#### [Input data]
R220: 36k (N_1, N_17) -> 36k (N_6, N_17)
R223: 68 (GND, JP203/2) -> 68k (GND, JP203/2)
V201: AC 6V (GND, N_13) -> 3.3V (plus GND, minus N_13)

--

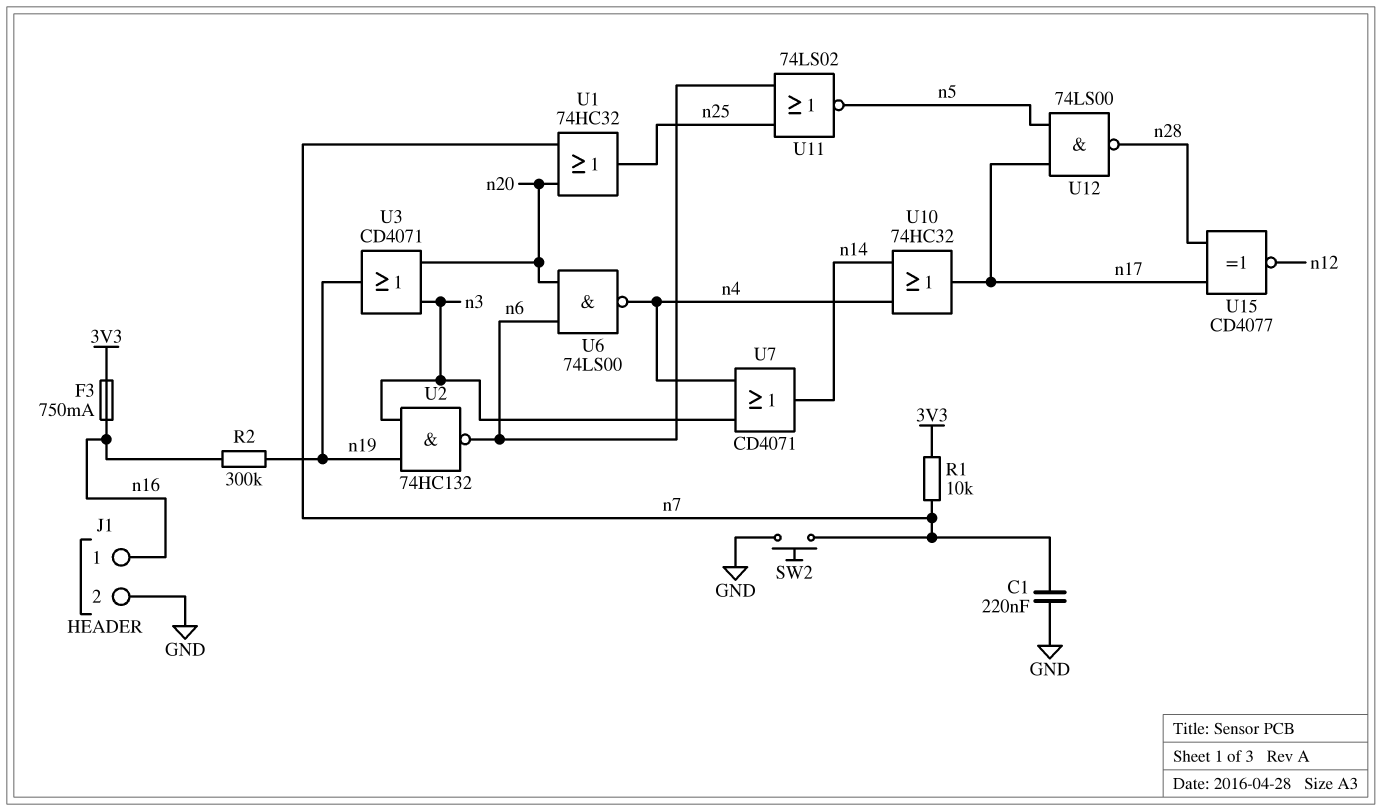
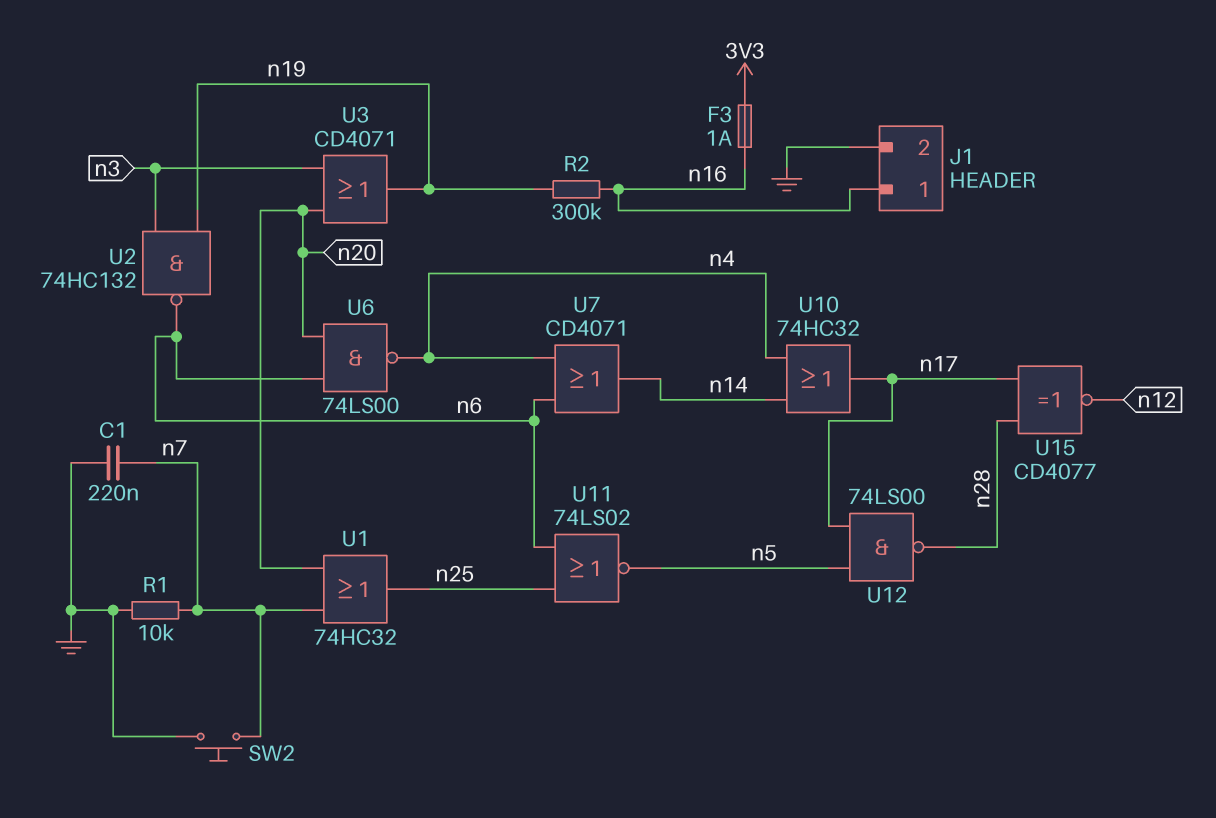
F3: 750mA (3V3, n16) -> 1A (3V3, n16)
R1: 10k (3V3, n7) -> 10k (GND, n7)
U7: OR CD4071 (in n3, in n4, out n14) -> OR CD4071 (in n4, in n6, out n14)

--

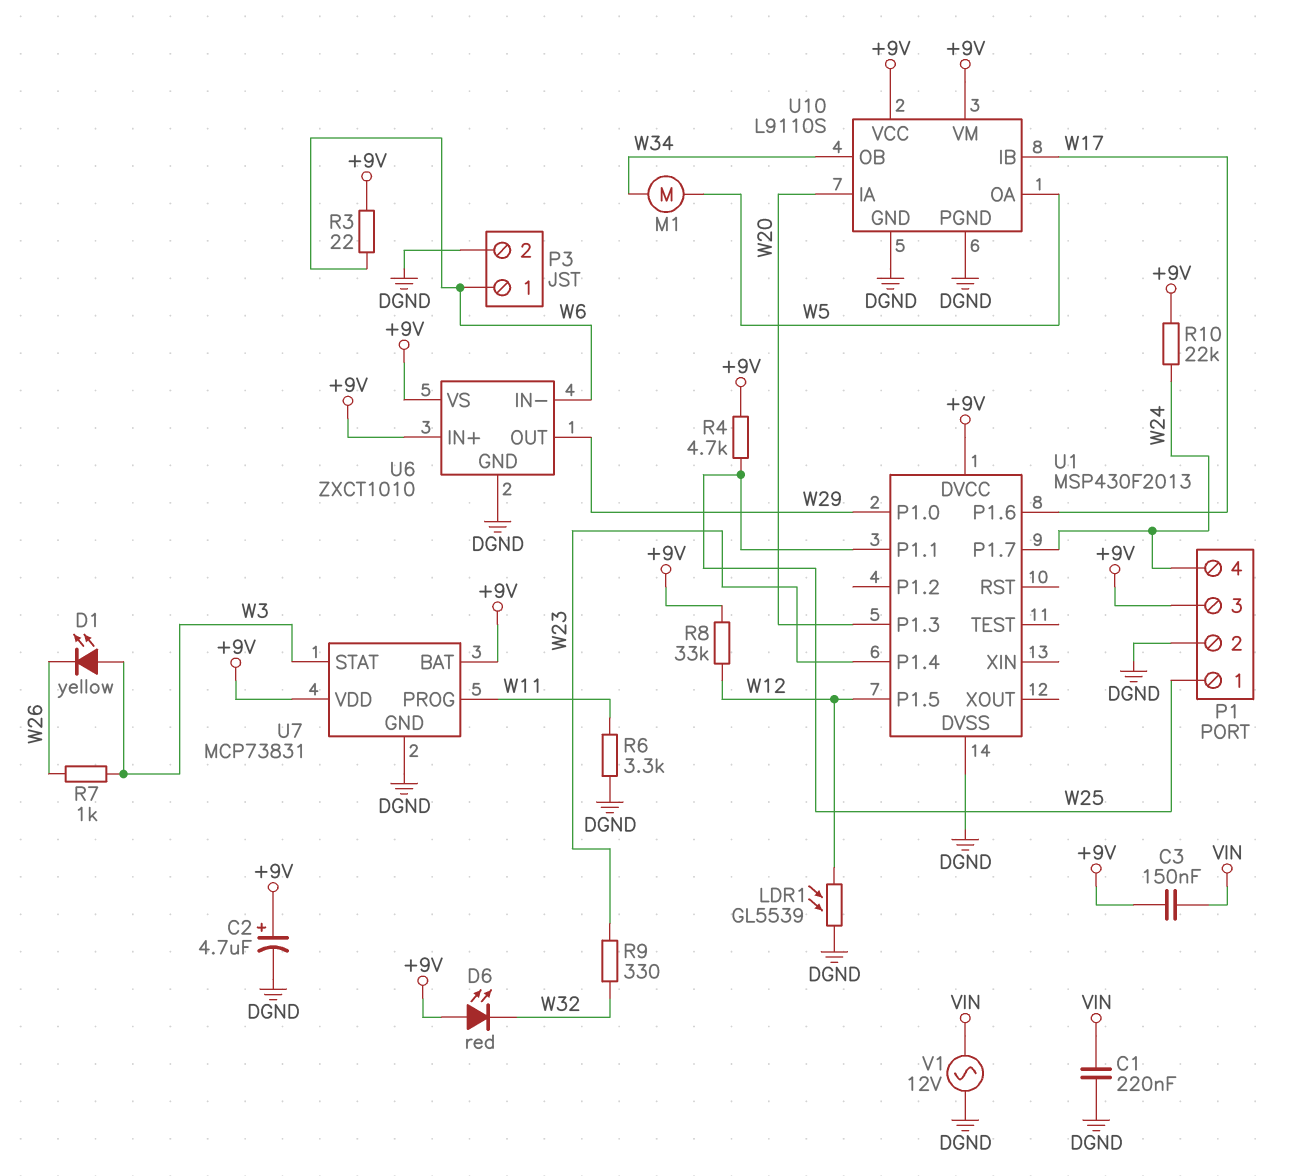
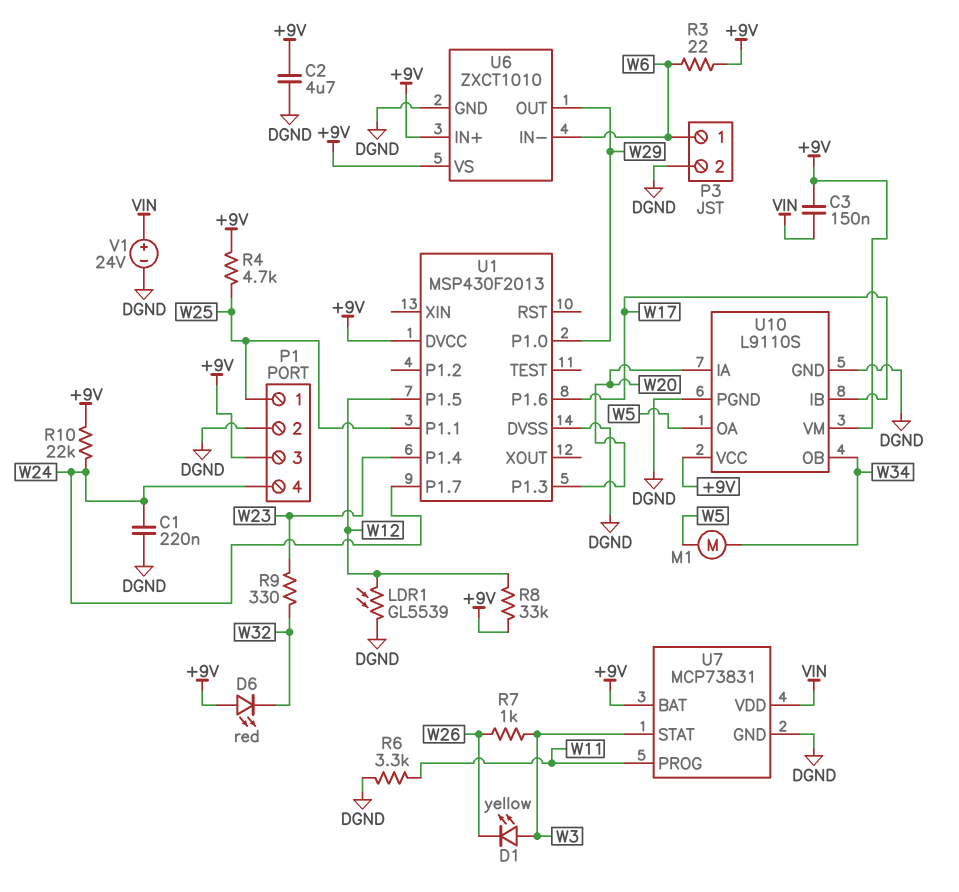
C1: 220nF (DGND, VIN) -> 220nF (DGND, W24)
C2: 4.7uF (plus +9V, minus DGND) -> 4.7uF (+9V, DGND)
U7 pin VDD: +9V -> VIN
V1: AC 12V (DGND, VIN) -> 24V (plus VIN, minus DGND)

#### [The task]
Of the lines above, retype only those from the line containing "R1: 10k (3V3, n7) -> 10k (GND, n7)" through the line containing "U7: OR CD4071", including both, exactly.

#### [Answer to this exercise]
R1: 10k (3V3, n7) -> 10k (GND, n7)
U7: OR CD4071 (in n3, in n4, out n14) -> OR CD4071 (in n4, in n6, out n14)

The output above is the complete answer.